Further down are entries; set down exactly and only the lines from the one with "D6: none -> schottky BAT54 (A GND, K INT)" up to and including the one with "R6: 1.8k (N023, N026) -> 33k (N023, N026)", dropping each picture.

▶ [AVAILABLE DATA]:
=== Section Start ===
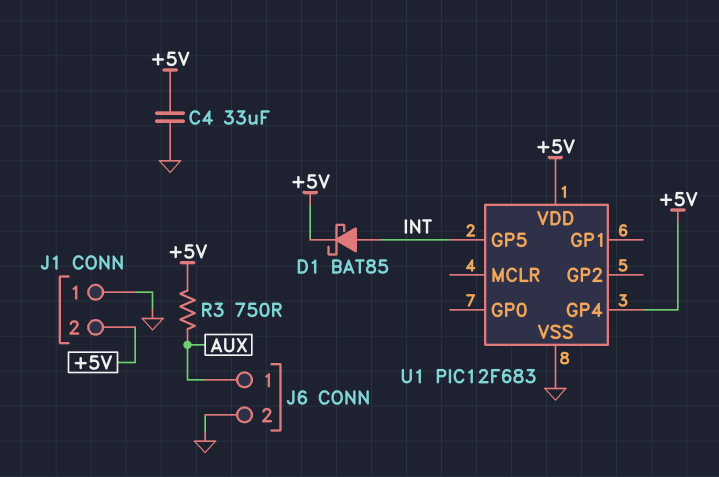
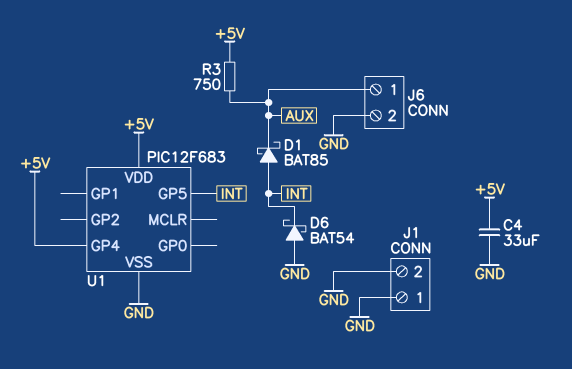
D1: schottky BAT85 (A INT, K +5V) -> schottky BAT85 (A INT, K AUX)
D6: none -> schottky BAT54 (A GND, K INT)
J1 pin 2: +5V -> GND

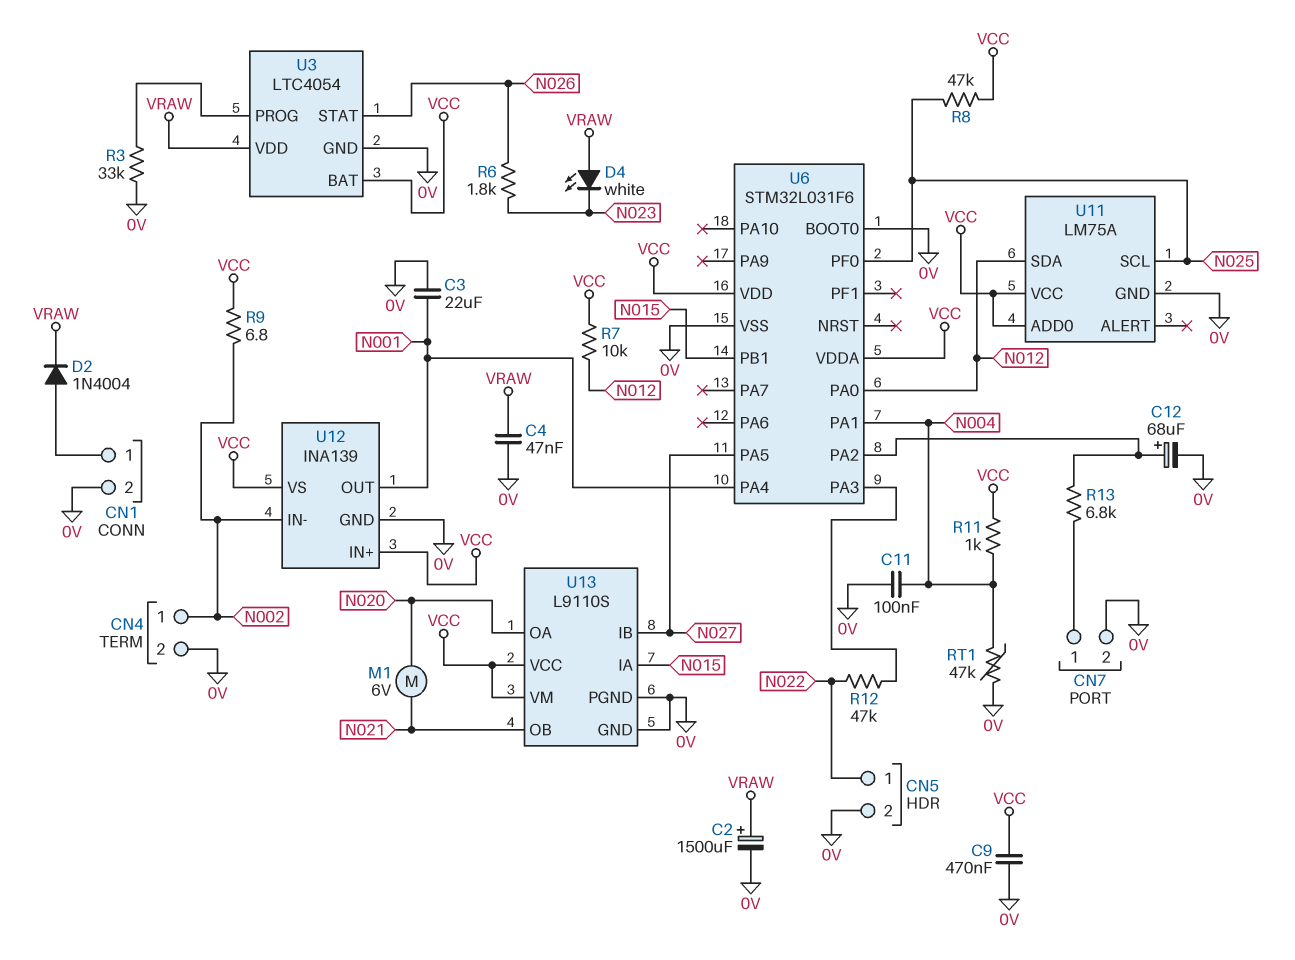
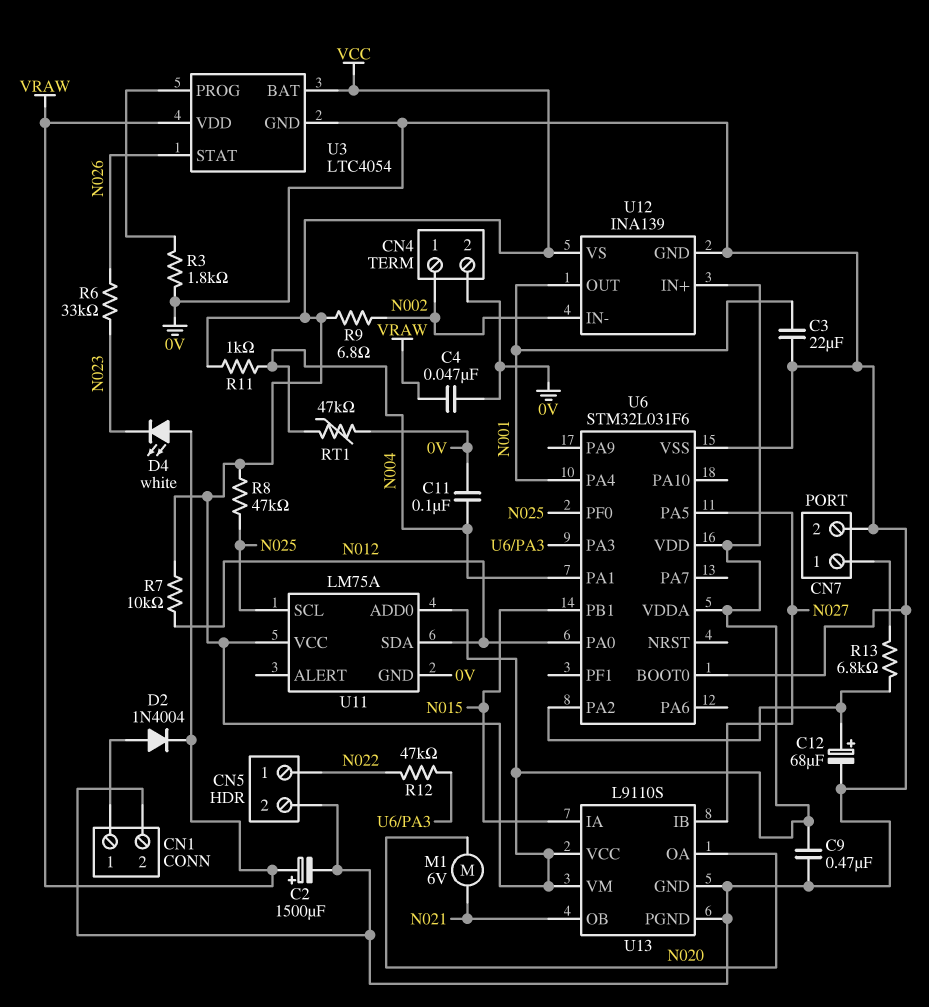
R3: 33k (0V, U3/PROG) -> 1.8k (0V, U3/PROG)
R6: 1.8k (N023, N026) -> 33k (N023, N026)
=== Section End ===
=== Section Start ===
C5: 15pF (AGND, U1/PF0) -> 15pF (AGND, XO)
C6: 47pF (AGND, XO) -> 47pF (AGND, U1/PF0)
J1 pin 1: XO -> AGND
=== Section End ===
▶ [TASK OUTPUT]:
D6: none -> schottky BAT54 (A GND, K INT)
J1 pin 2: +5V -> GND

R3: 33k (0V, U3/PROG) -> 1.8k (0V, U3/PROG)
R6: 1.8k (N023, N026) -> 33k (N023, N026)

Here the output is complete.